Task objective => Locate "spun,green marker,[509 288],,[349" in the records below, then copy its line and every following line exactly, without the pictures.

##### Data records

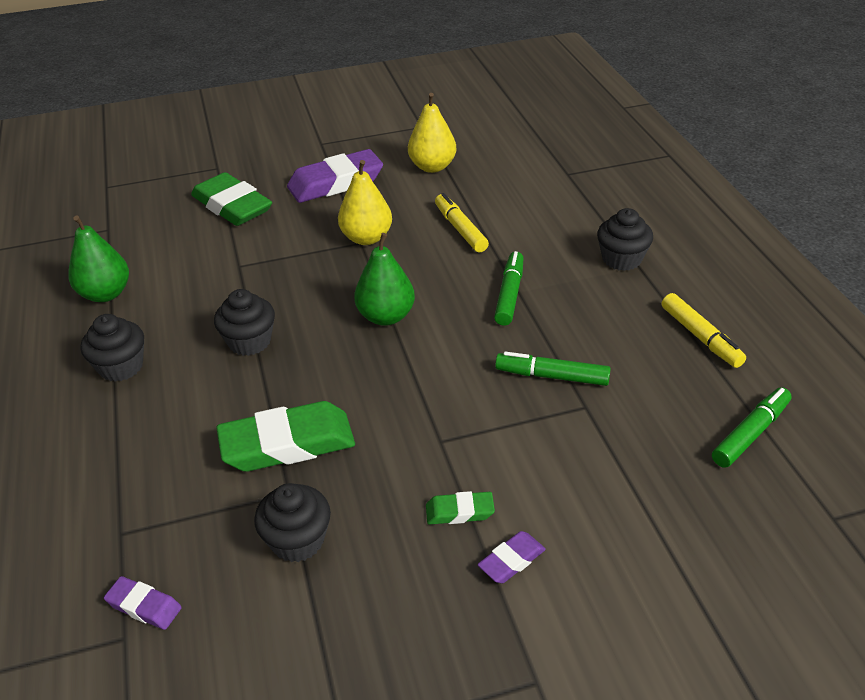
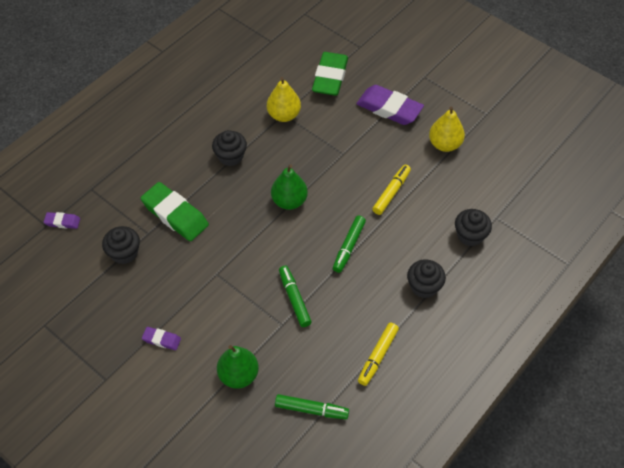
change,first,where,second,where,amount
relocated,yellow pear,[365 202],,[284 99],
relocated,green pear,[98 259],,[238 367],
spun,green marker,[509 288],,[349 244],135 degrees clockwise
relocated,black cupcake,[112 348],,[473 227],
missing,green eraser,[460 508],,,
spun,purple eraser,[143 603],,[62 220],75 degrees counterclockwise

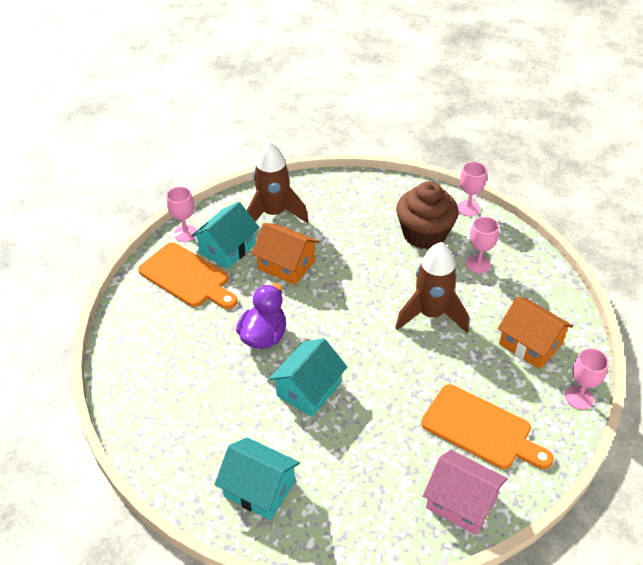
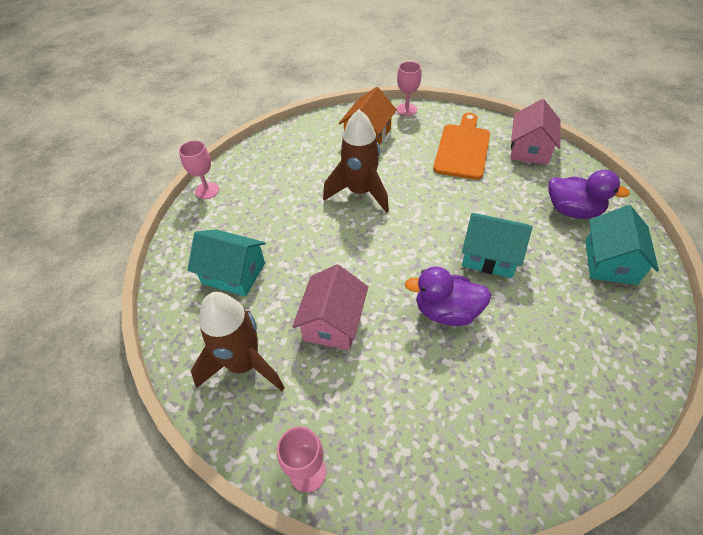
change,first,where,second,where,amount
missing,brown cupcake,[427 215],,,
relocated,turquoise house,[225 235],,[226 263],
missing,pink goblet,[482 245],,,
colour,orange house,[285 254],pink house,[330 307],
missing,orange cutting board,[188 275],,,
appeared,,,purple duck,[589 194],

##########

Exercise result =>
spun,green marker,[509 288],,[349 244],135 degrees clockwise
relocated,black cupcake,[112 348],,[473 227],
missing,green eraser,[460 508],,,
spun,purple eraser,[143 603],,[62 220],75 degrees counterclockwise

change,first,where,second,where,amount
missing,brown cupcake,[427 215],,,
relocated,turquoise house,[225 235],,[226 263],
missing,pink goblet,[482 245],,,
colour,orange house,[285 254],pink house,[330 307],
missing,orange cutting board,[188 275],,,
appeared,,,purple duck,[589 194],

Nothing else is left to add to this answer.